## What is required
The reply must repeat each entry exactly and contain no pictures.

## Data extract
---------------

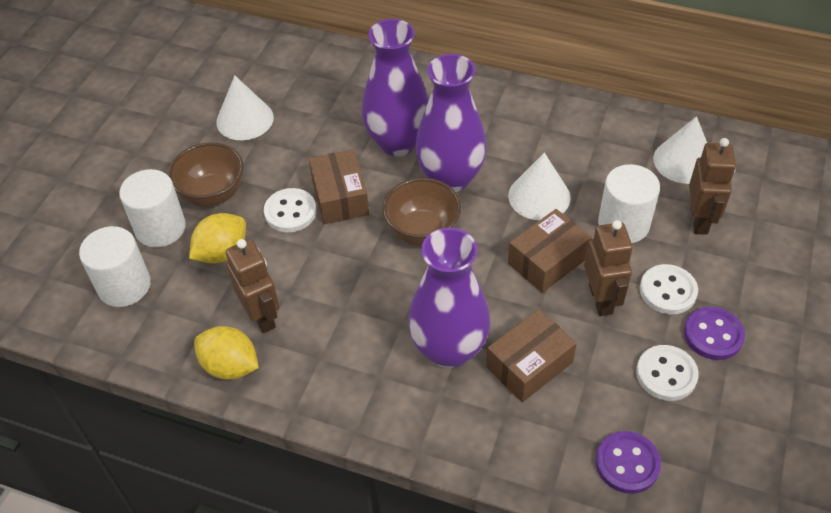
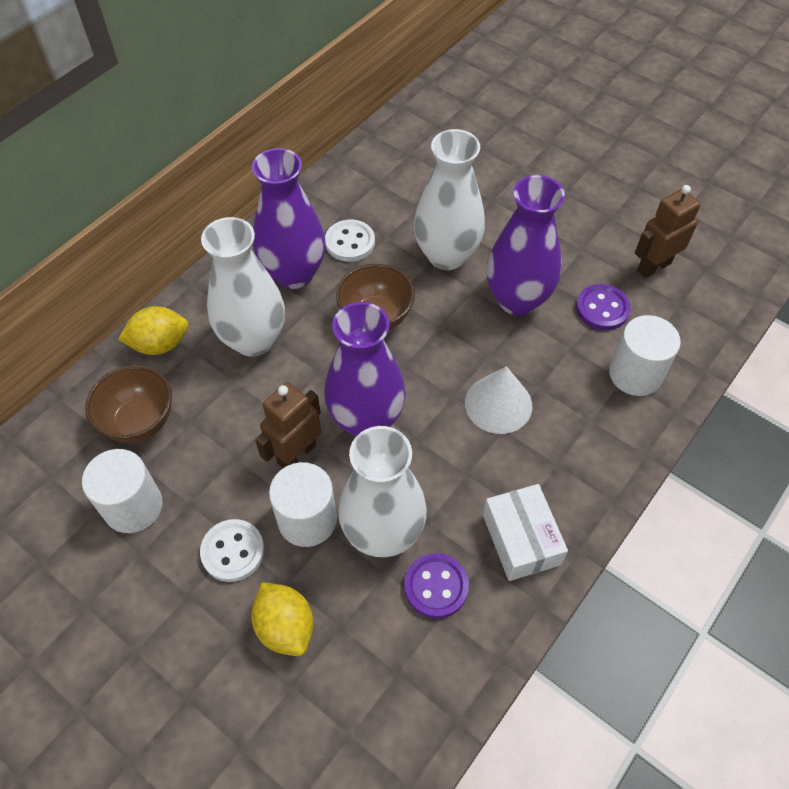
brown box: 3 -> 0
brown robot: 3 -> 2
white box: 0 -> 1
white button: 3 -> 2
white cone: 3 -> 1
white vase: 0 -> 3

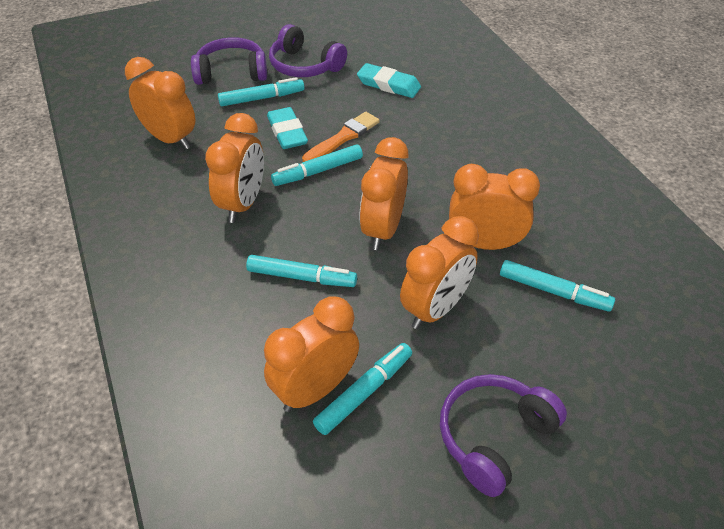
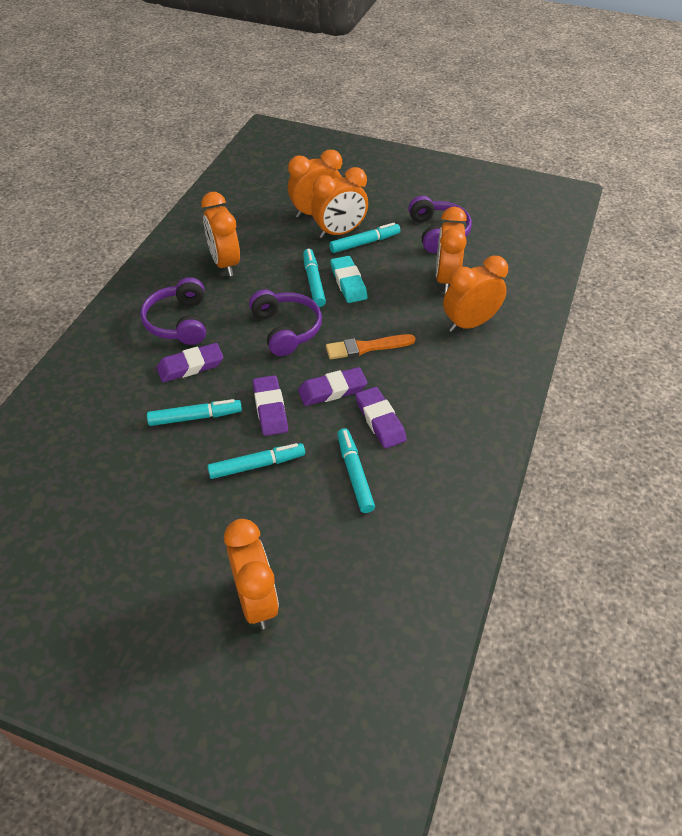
purple eraser: 0 -> 4
turquoise eraser: 2 -> 1

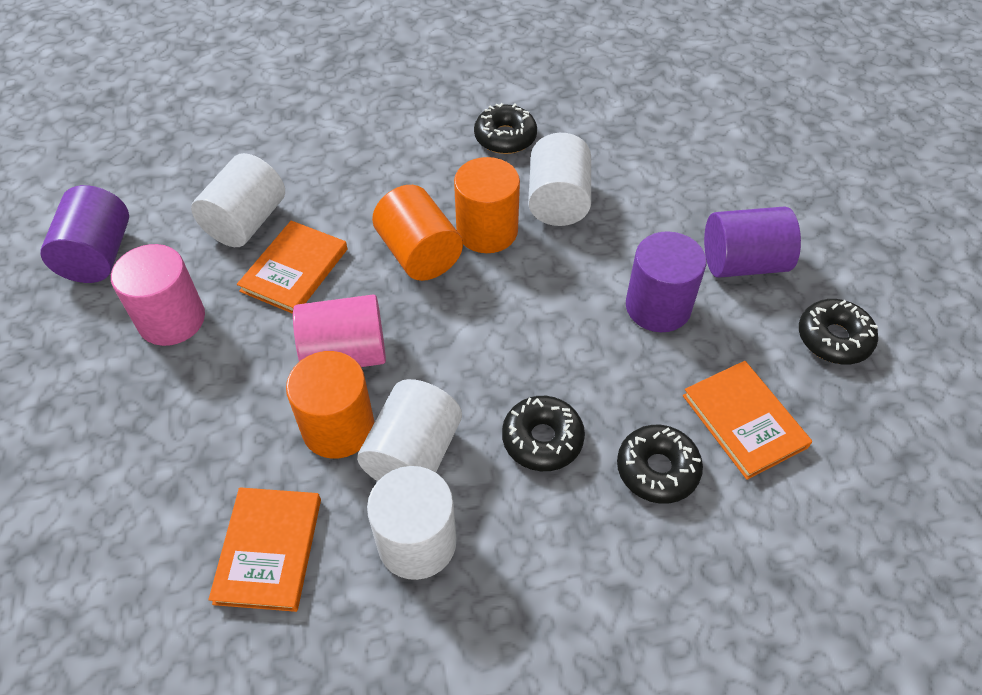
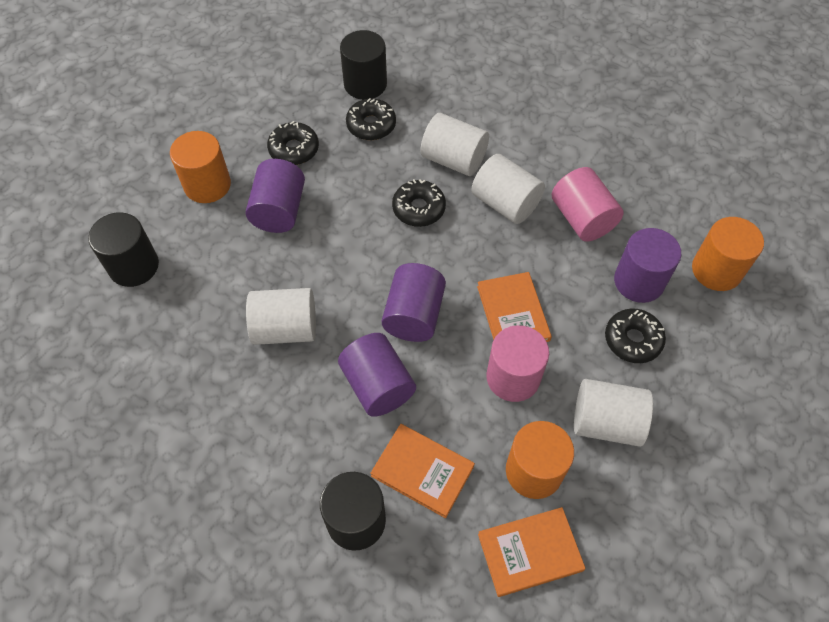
black cylinder: 0 -> 3
purple cylinder: 3 -> 4

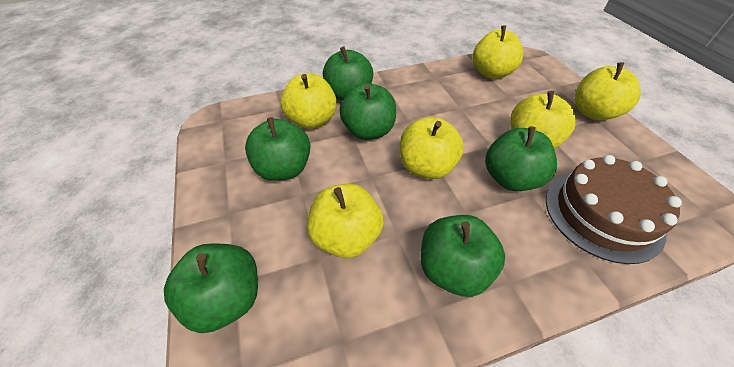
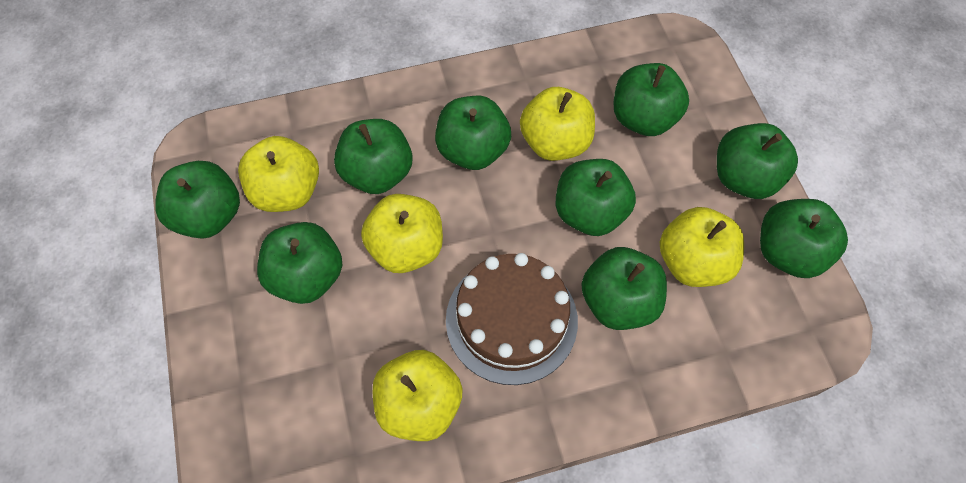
green apple: 6 -> 9
yellow apple: 6 -> 5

---------------

## Answer to this problem
brown box: 3 -> 0
brown robot: 3 -> 2
white box: 0 -> 1
white button: 3 -> 2
white cone: 3 -> 1
white vase: 0 -> 3

purple eraser: 0 -> 4
turquoise eraser: 2 -> 1

black cylinder: 0 -> 3
purple cylinder: 3 -> 4

green apple: 6 -> 9
yellow apple: 6 -> 5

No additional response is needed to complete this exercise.